Work instructions: This calls for a word-for-word copy of all the data, with each picture removed.

Supplied data:

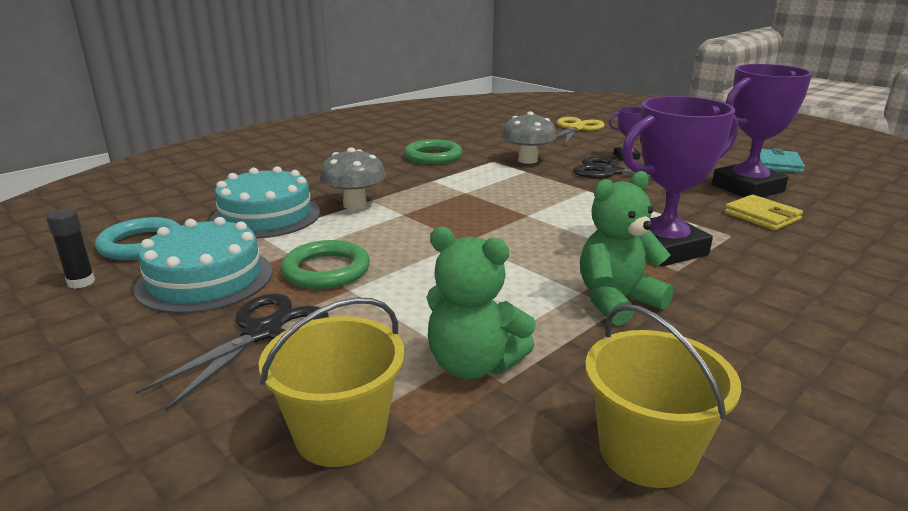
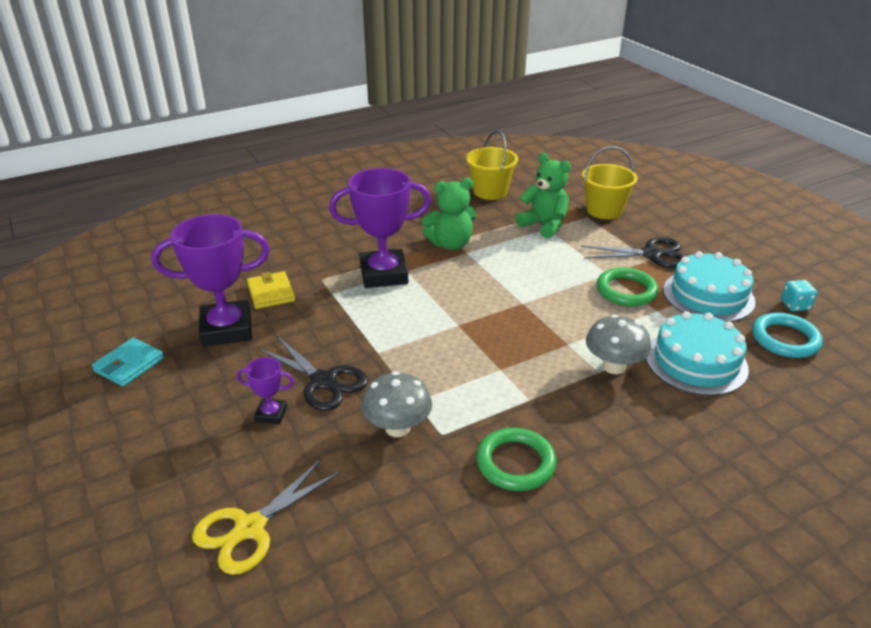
camera: 165 degrees left, 10 degrees up
(81, 282) = (795, 305): black glue stick -> turquoise dice
(263, 332) = (652, 254): black scissors -> black scissors turned 135 degrees counterclockwise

Exercise output:
camera: 165 degrees left, 10 degrees up
(81, 282) = (795, 305): black glue stick -> turquoise dice
(263, 332) = (652, 254): black scissors -> black scissors turned 135 degrees counterclockwise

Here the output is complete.